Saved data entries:
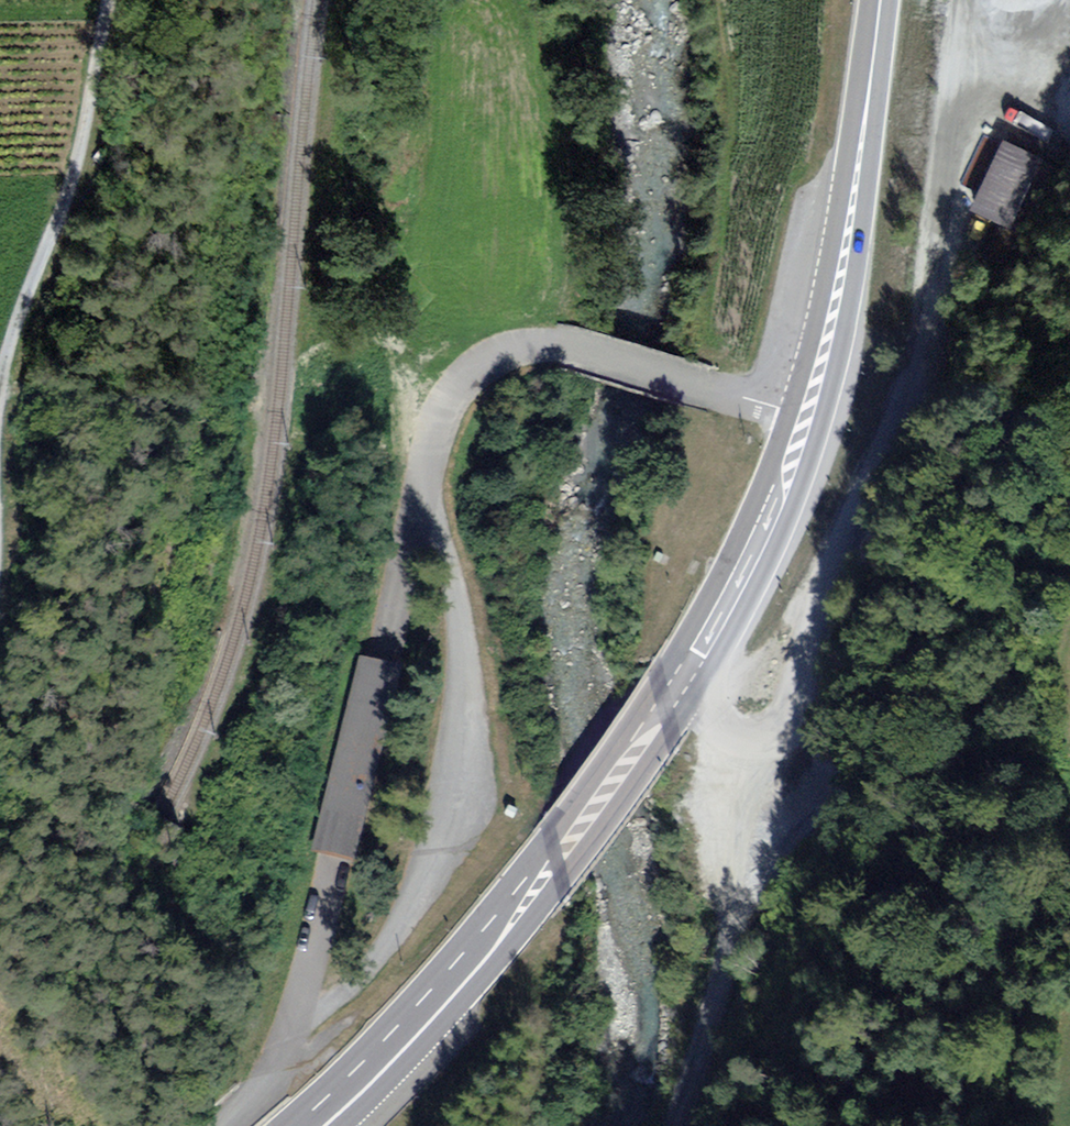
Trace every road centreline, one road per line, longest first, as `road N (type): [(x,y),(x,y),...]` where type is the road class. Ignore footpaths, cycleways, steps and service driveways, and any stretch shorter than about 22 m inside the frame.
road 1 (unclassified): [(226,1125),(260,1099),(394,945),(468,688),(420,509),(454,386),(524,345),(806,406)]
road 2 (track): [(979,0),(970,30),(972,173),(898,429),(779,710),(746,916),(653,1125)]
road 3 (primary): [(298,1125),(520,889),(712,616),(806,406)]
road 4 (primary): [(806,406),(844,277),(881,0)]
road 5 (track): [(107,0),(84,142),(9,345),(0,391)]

_Task statement:_ Every entry above needs to be duplicated exactly, without its images.

_Output of the exercise:_
Trace every road centreline, one road per line, longest first, as `road N (type): [(x,y),(x,y),...]` where type is the road class. Ignore footpaths, cycleways, steps and service driveways, and any stretch shorter than about 22 m inside the frame.
road 1 (unclassified): [(226,1125),(260,1099),(394,945),(468,688),(420,509),(454,386),(524,345),(806,406)]
road 2 (track): [(979,0),(970,30),(972,173),(898,429),(779,710),(746,916),(653,1125)]
road 3 (primary): [(298,1125),(520,889),(712,616),(806,406)]
road 4 (primary): [(806,406),(844,277),(881,0)]
road 5 (track): [(107,0),(84,142),(9,345),(0,391)]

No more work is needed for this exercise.